The entries below are to be written out again without alteration.
....................
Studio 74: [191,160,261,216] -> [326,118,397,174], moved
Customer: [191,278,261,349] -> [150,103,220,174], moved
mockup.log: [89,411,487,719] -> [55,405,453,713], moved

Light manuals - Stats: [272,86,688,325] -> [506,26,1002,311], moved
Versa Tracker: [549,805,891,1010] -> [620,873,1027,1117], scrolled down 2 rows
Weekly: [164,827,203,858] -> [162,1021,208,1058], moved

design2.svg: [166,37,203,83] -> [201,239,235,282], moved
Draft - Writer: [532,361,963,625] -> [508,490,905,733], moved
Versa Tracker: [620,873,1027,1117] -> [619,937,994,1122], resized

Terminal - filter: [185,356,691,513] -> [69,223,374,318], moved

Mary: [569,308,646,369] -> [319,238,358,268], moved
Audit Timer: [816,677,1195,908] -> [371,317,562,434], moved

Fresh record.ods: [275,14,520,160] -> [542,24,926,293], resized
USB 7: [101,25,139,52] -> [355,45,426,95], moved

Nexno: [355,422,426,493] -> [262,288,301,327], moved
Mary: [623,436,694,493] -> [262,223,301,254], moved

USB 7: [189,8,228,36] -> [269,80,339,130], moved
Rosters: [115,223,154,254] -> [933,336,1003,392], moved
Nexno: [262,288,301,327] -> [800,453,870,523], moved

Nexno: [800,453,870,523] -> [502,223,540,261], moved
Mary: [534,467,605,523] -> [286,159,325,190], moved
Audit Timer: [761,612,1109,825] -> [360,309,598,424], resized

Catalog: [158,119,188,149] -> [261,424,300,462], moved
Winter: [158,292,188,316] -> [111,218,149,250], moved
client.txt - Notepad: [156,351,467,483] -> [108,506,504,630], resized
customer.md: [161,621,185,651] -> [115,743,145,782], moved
....................
* [TASK SOLUTION]:
Studio 74: [191,160,261,216] -> [326,118,397,174], moved
Customer: [191,278,261,349] -> [150,103,220,174], moved
mockup.log: [89,411,487,719] -> [55,405,453,713], moved

Light manuals - Stats: [272,86,688,325] -> [506,26,1002,311], moved
Versa Tracker: [549,805,891,1010] -> [620,873,1027,1117], scrolled down 2 rows
Weekly: [164,827,203,858] -> [162,1021,208,1058], moved

design2.svg: [166,37,203,83] -> [201,239,235,282], moved
Draft - Writer: [532,361,963,625] -> [508,490,905,733], moved
Versa Tracker: [620,873,1027,1117] -> [619,937,994,1122], resized

Terminal - filter: [185,356,691,513] -> [69,223,374,318], moved

Mary: [569,308,646,369] -> [319,238,358,268], moved
Audit Timer: [816,677,1195,908] -> [371,317,562,434], moved

Fresh record.ods: [275,14,520,160] -> [542,24,926,293], resized
USB 7: [101,25,139,52] -> [355,45,426,95], moved

Nexno: [355,422,426,493] -> [262,288,301,327], moved
Mary: [623,436,694,493] -> [262,223,301,254], moved

USB 7: [189,8,228,36] -> [269,80,339,130], moved
Rosters: [115,223,154,254] -> [933,336,1003,392], moved
Nexno: [262,288,301,327] -> [800,453,870,523], moved

Nexno: [800,453,870,523] -> [502,223,540,261], moved
Mary: [534,467,605,523] -> [286,159,325,190], moved
Audit Timer: [761,612,1109,825] -> [360,309,598,424], resized

Catalog: [158,119,188,149] -> [261,424,300,462], moved
Winter: [158,292,188,316] -> [111,218,149,250], moved
client.txt - Notepad: [156,351,467,483] -> [108,506,504,630], resized
customer.md: [161,621,185,651] -> [115,743,145,782], moved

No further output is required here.